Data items
Segment Open

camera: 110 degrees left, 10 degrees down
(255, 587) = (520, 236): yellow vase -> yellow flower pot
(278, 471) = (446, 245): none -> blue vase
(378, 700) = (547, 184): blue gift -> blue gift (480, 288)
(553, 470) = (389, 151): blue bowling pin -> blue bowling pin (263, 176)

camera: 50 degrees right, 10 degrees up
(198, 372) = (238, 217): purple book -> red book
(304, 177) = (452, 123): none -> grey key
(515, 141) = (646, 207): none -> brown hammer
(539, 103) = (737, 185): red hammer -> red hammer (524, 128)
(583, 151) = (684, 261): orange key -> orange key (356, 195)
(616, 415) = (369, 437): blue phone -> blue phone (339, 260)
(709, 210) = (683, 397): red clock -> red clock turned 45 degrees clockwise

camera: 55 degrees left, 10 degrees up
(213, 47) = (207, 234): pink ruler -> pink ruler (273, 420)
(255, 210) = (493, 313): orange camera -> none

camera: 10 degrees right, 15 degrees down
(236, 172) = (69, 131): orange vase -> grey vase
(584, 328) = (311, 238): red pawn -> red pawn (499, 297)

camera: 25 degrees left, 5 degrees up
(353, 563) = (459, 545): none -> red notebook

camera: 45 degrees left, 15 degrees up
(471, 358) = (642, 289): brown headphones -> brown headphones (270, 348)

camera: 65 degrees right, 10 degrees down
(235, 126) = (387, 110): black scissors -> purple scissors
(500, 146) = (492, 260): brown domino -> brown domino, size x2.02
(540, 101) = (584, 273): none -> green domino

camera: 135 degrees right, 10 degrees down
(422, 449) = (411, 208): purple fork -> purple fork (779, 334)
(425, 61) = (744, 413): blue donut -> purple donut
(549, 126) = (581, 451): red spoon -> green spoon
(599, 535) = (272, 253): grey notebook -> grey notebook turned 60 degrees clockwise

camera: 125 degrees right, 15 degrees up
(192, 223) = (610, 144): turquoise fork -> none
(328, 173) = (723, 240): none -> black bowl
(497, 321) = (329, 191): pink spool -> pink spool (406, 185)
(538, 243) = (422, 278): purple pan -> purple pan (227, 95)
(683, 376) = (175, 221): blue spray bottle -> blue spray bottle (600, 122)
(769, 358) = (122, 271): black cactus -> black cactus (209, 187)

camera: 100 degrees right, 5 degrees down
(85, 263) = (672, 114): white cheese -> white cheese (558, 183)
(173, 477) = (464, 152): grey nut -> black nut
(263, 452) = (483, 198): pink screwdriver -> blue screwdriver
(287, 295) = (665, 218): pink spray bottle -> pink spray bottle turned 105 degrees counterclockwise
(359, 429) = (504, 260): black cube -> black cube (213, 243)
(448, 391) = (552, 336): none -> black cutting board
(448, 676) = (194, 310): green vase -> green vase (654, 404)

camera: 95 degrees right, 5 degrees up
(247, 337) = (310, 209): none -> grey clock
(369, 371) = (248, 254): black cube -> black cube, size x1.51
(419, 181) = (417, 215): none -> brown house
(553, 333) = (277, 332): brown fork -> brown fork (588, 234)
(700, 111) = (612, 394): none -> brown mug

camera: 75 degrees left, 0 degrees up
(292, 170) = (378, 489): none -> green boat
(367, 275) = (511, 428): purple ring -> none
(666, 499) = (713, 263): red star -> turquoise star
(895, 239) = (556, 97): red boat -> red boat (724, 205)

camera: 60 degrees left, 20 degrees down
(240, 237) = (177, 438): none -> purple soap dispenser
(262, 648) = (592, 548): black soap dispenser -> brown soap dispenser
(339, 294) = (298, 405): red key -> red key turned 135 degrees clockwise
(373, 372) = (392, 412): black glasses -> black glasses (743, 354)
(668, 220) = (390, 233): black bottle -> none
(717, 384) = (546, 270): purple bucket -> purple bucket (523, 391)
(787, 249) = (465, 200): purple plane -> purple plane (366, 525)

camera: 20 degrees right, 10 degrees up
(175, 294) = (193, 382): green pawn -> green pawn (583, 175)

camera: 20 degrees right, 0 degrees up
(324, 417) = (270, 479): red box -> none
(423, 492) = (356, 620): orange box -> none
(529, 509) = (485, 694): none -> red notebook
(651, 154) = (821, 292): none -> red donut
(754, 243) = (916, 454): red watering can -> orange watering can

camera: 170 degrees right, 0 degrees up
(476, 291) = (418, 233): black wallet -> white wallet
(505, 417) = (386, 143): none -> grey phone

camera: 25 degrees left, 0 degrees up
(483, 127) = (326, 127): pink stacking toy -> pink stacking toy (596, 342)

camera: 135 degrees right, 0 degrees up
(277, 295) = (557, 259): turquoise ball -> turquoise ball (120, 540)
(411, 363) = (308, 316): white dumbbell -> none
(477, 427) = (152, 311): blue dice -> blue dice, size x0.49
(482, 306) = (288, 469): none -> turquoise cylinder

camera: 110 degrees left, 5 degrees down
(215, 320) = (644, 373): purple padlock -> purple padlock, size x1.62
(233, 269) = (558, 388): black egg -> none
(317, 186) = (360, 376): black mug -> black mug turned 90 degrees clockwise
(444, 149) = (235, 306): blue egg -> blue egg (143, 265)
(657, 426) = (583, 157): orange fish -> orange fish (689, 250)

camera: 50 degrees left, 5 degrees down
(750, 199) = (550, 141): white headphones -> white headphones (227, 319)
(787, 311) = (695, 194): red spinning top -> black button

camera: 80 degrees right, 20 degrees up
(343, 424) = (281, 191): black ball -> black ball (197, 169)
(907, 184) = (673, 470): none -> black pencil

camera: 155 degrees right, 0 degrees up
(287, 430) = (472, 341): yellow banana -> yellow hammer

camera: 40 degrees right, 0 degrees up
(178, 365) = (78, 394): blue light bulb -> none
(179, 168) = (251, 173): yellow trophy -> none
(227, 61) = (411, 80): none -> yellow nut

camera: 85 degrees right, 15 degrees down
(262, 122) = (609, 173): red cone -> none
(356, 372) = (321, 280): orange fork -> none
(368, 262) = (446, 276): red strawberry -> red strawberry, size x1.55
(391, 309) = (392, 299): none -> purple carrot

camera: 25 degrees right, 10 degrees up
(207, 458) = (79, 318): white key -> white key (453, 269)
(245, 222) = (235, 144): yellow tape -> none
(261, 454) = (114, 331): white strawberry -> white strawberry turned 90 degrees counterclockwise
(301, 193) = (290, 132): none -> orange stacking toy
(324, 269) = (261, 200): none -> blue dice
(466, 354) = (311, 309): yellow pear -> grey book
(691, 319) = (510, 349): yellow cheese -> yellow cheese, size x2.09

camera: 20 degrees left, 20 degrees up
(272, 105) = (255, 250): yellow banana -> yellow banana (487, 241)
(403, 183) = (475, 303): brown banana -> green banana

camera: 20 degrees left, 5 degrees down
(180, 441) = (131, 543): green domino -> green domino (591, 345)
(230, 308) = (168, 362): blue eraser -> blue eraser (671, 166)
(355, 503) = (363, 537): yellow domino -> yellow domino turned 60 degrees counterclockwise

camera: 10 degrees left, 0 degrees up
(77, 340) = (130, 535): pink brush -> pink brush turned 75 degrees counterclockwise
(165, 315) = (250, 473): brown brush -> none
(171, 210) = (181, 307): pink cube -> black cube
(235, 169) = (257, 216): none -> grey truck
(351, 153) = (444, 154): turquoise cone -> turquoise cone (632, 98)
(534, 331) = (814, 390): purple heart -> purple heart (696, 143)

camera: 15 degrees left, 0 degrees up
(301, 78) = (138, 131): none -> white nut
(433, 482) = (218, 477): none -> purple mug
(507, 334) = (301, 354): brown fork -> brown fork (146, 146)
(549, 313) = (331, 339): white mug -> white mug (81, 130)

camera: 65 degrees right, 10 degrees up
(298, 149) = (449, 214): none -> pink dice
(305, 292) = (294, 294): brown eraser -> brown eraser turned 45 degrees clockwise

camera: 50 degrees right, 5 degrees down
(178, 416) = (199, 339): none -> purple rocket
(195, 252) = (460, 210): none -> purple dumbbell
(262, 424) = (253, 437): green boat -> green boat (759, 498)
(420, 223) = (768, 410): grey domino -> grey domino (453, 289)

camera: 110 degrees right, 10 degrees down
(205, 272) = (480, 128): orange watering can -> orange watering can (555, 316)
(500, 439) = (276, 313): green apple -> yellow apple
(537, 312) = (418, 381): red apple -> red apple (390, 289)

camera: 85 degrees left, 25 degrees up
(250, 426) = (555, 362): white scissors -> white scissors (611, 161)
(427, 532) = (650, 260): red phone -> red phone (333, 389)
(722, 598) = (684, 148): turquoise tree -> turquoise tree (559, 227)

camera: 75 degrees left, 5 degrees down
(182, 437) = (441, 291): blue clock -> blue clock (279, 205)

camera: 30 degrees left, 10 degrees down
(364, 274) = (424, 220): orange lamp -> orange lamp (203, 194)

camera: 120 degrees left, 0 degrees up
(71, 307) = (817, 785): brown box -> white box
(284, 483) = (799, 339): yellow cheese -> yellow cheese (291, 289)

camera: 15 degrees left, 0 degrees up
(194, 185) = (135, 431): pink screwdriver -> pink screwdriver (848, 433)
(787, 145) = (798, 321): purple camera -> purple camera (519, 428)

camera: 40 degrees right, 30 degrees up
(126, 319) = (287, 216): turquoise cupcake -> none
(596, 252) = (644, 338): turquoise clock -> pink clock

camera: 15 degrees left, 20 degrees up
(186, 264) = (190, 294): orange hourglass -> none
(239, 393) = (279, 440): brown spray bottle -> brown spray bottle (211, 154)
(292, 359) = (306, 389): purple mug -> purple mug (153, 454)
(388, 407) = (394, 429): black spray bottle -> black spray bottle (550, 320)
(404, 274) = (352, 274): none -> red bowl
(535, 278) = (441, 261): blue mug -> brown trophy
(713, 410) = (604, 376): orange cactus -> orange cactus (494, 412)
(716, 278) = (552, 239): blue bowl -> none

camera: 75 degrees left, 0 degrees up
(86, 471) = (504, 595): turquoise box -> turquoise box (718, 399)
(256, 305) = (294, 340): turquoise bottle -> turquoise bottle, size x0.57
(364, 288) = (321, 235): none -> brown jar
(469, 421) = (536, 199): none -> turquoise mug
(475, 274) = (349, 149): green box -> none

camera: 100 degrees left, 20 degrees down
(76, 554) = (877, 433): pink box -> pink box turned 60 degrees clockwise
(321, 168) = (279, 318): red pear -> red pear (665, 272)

Segment Closed

Among the records above, a stretch begins at the line containing "(549, 313) = (331, 339): white" and ends at the line containing "(178, 416) = (199, 339): none". Restate that stretch word for word, and nothing else.

(549, 313) = (331, 339): white mug -> white mug (81, 130)

camera: 65 degrees right, 10 degrees up
(298, 149) = (449, 214): none -> pink dice
(305, 292) = (294, 294): brown eraser -> brown eraser turned 45 degrees clockwise

camera: 50 degrees right, 5 degrees down
(178, 416) = (199, 339): none -> purple rocket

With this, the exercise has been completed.